◆ WHAT TO WORK ON
Restate exactly, and only, the lines spanning from the one with "orange square: (282, 63) -> (163, 70), moved" to the end of the records below.

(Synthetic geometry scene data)
=== Section Start ===
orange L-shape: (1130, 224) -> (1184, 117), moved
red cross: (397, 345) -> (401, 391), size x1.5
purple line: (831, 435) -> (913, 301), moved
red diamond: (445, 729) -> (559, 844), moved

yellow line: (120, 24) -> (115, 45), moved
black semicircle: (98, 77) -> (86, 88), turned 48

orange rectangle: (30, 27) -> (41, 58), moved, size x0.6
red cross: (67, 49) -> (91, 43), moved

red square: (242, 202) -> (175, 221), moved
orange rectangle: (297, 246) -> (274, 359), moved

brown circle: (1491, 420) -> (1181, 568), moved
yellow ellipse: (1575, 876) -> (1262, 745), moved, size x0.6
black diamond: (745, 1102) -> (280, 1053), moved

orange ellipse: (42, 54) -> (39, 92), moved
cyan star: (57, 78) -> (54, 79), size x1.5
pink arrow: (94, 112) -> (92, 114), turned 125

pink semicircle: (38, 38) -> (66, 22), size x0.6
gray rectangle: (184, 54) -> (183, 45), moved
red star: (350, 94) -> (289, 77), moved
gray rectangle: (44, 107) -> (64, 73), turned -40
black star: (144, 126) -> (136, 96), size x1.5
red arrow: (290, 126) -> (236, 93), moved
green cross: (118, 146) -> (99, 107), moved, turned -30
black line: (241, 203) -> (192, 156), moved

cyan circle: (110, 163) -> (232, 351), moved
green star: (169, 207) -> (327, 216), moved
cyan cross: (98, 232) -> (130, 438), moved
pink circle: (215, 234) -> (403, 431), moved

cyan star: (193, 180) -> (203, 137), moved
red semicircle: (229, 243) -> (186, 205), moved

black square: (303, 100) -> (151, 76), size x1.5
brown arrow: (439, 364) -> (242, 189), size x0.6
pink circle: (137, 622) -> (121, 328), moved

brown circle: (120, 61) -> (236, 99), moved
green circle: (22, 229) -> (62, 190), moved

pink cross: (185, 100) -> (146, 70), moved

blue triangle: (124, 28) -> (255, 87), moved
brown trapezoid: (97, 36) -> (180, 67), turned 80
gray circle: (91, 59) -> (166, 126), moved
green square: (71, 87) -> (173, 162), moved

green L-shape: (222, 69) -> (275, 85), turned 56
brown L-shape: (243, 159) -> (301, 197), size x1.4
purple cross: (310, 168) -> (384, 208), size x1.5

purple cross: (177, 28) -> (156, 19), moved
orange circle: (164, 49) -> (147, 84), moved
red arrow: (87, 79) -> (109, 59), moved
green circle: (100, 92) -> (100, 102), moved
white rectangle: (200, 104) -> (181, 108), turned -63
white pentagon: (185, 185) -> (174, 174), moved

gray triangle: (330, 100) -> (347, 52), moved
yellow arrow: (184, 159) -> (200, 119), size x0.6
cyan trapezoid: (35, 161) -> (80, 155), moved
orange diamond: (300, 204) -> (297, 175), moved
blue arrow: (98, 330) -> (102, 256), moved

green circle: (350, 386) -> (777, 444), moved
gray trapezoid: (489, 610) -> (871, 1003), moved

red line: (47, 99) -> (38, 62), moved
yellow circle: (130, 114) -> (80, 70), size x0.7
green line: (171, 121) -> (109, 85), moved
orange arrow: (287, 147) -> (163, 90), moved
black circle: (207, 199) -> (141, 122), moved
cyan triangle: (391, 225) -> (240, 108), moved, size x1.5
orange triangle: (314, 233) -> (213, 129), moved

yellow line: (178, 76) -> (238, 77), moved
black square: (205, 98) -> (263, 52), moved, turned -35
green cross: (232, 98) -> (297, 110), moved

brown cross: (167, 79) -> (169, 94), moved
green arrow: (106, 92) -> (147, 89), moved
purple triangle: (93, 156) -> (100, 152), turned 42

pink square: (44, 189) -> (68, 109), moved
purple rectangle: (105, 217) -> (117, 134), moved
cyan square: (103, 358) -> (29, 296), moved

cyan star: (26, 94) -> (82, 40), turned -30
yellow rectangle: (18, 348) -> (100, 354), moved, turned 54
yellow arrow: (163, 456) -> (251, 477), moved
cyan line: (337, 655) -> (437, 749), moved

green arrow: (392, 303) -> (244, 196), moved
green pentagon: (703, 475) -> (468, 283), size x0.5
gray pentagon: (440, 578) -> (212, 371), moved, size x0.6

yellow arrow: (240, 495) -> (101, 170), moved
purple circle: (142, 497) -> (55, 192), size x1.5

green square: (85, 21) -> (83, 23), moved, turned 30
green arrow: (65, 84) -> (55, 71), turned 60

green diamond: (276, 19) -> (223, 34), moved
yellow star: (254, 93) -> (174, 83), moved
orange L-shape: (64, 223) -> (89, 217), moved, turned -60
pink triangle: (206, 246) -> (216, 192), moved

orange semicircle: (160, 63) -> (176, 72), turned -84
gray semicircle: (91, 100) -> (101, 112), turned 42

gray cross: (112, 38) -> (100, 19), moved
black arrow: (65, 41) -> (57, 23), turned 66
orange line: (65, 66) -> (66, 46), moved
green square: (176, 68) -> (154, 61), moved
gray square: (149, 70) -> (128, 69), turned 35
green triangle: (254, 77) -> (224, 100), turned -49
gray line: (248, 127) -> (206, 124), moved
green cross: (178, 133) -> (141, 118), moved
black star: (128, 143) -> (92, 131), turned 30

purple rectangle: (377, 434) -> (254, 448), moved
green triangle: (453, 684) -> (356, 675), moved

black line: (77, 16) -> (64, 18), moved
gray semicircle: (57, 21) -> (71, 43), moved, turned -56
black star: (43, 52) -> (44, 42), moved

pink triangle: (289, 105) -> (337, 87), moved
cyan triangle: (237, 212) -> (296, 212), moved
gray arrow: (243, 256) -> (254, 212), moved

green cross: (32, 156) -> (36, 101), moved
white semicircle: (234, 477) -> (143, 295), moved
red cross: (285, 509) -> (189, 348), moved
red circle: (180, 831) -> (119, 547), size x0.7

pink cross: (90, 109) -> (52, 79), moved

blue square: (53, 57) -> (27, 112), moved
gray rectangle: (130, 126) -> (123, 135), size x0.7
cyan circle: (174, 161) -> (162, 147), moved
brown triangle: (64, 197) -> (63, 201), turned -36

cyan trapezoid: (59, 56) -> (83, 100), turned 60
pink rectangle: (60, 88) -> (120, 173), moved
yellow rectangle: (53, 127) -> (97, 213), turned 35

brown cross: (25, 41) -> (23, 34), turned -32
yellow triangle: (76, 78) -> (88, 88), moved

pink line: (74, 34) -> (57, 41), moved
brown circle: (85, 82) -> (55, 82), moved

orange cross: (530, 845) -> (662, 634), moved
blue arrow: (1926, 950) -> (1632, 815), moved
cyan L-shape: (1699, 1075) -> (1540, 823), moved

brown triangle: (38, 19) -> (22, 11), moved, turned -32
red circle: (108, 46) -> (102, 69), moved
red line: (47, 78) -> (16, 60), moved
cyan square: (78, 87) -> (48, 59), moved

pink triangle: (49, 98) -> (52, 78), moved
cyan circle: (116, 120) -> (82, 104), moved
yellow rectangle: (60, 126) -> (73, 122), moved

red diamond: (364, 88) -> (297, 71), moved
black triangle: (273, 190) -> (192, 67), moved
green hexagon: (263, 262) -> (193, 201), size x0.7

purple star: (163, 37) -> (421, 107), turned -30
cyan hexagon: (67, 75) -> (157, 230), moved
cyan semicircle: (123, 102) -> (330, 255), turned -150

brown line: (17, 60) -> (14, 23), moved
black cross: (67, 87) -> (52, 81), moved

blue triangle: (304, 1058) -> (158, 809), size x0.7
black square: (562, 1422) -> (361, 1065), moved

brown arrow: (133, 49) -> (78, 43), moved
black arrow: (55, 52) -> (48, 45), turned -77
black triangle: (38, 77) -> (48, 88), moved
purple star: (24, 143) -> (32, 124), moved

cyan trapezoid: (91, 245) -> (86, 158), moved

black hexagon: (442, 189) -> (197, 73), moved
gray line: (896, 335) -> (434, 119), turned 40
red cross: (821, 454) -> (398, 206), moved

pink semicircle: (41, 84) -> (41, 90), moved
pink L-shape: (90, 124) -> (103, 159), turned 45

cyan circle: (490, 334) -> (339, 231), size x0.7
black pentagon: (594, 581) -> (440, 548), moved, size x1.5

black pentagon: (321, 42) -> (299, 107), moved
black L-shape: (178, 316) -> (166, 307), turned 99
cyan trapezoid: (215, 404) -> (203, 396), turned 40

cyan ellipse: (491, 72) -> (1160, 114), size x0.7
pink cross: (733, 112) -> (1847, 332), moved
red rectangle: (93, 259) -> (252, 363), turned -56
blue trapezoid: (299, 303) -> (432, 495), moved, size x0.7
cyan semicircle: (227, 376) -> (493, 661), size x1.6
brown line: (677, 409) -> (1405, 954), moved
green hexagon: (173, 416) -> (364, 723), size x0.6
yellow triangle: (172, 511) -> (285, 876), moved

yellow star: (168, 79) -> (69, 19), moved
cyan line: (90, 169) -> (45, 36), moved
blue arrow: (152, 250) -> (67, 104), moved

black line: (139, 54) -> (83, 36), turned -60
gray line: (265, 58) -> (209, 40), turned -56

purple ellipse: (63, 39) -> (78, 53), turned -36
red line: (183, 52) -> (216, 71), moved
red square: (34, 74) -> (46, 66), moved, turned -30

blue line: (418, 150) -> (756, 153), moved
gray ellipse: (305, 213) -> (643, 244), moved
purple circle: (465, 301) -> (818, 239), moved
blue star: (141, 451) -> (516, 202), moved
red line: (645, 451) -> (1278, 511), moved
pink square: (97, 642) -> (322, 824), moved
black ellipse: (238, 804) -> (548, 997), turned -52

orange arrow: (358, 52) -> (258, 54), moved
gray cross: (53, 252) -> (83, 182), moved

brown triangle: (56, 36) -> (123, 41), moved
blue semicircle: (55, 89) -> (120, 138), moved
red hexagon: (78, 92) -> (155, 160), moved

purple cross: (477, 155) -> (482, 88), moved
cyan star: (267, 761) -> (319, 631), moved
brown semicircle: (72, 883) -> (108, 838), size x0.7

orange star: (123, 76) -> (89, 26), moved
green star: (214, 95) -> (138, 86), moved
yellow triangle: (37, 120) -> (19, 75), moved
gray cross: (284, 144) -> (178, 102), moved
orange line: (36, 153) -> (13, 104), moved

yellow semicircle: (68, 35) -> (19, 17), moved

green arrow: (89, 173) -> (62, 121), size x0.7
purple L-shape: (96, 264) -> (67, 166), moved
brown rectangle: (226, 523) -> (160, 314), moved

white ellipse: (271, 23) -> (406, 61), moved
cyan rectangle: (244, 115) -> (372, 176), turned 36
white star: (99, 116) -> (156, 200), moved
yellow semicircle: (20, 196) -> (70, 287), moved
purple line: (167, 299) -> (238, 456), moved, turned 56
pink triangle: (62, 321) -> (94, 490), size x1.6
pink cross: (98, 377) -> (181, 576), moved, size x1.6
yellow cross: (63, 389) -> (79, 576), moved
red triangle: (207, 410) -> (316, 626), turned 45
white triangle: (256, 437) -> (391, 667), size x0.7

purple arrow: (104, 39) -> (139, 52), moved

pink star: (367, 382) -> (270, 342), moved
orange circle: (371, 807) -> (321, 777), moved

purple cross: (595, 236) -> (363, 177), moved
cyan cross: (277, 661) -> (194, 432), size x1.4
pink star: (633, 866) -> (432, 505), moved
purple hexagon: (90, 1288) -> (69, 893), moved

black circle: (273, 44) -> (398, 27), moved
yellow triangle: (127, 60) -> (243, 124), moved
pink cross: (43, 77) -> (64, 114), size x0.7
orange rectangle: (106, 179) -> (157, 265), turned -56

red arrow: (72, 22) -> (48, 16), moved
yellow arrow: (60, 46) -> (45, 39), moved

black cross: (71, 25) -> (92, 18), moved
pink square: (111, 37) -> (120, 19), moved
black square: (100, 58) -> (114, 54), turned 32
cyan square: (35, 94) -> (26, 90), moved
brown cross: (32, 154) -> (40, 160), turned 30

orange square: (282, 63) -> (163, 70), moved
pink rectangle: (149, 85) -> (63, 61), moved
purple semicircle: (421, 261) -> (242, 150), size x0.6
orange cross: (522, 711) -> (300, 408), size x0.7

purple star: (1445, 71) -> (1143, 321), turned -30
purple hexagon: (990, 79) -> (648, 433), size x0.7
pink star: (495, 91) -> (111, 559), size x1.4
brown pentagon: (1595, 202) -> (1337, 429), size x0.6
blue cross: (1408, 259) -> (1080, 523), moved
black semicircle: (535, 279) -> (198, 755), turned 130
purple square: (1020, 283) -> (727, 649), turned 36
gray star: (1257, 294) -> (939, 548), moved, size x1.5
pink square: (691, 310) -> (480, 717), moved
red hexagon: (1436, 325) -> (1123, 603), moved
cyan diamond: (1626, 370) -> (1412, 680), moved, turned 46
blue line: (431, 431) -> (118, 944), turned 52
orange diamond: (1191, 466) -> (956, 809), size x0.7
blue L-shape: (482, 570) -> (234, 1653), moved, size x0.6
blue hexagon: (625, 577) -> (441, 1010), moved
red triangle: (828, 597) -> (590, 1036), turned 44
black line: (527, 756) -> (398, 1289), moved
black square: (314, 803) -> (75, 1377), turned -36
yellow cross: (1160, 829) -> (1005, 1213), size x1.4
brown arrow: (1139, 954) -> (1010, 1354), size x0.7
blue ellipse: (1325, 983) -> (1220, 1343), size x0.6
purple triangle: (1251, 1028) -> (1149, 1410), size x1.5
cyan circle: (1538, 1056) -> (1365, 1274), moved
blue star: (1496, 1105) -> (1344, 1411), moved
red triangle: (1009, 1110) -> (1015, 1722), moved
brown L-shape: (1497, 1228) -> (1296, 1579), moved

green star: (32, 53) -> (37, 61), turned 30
=== Section End ===
◆ FINAL ANSWER
orange square: (282, 63) -> (163, 70), moved
pink rectangle: (149, 85) -> (63, 61), moved
purple semicircle: (421, 261) -> (242, 150), size x0.6
orange cross: (522, 711) -> (300, 408), size x0.7

purple star: (1445, 71) -> (1143, 321), turned -30
purple hexagon: (990, 79) -> (648, 433), size x0.7
pink star: (495, 91) -> (111, 559), size x1.4
brown pentagon: (1595, 202) -> (1337, 429), size x0.6
blue cross: (1408, 259) -> (1080, 523), moved
black semicircle: (535, 279) -> (198, 755), turned 130
purple square: (1020, 283) -> (727, 649), turned 36
gray star: (1257, 294) -> (939, 548), moved, size x1.5
pink square: (691, 310) -> (480, 717), moved
red hexagon: (1436, 325) -> (1123, 603), moved
cyan diamond: (1626, 370) -> (1412, 680), moved, turned 46
blue line: (431, 431) -> (118, 944), turned 52
orange diamond: (1191, 466) -> (956, 809), size x0.7
blue L-shape: (482, 570) -> (234, 1653), moved, size x0.6
blue hexagon: (625, 577) -> (441, 1010), moved
red triangle: (828, 597) -> (590, 1036), turned 44
black line: (527, 756) -> (398, 1289), moved
black square: (314, 803) -> (75, 1377), turned -36
yellow cross: (1160, 829) -> (1005, 1213), size x1.4
brown arrow: (1139, 954) -> (1010, 1354), size x0.7
blue ellipse: (1325, 983) -> (1220, 1343), size x0.6
purple triangle: (1251, 1028) -> (1149, 1410), size x1.5
cyan circle: (1538, 1056) -> (1365, 1274), moved
blue star: (1496, 1105) -> (1344, 1411), moved
red triangle: (1009, 1110) -> (1015, 1722), moved
brown L-shape: (1497, 1228) -> (1296, 1579), moved

green star: (32, 53) -> (37, 61), turned 30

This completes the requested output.